Top of Excerpted data

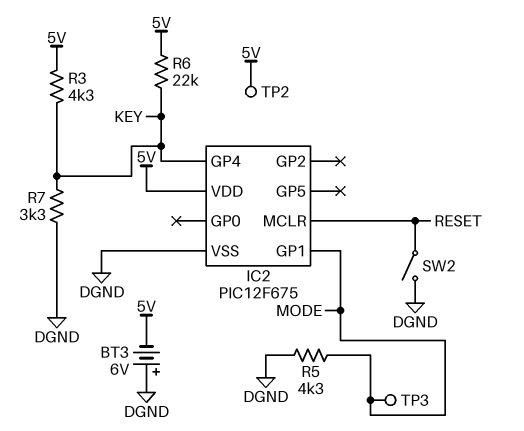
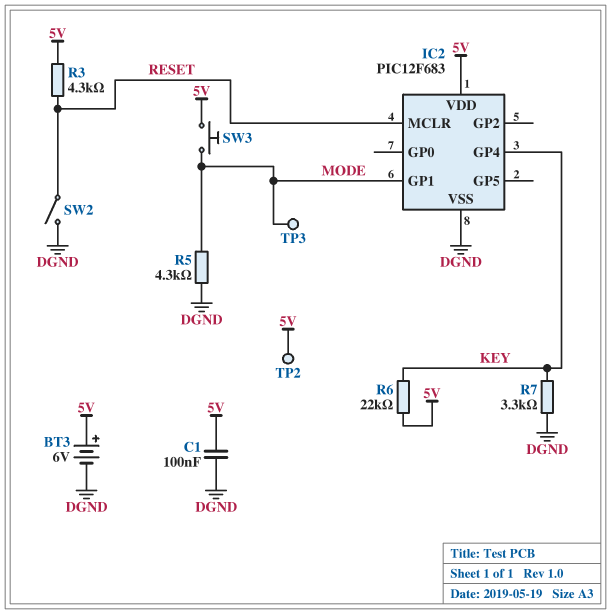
BT3: 6V (plus DGND, minus 5V) -> 6V (plus 5V, minus DGND)
C1: none -> 100nF (5V, DGND)
IC2: PIC12F675 -> PIC12F683
R3: 4.3k (5V, KEY) -> 4.3k (5V, RESET)
SW3: none -> button (5V, MODE)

Bottom of Excerpted data

▶ **Exercise prompt**
From the records, determine the number of lines holding the word "DGND", and state that number only.

▶ **Answer to this problem**
2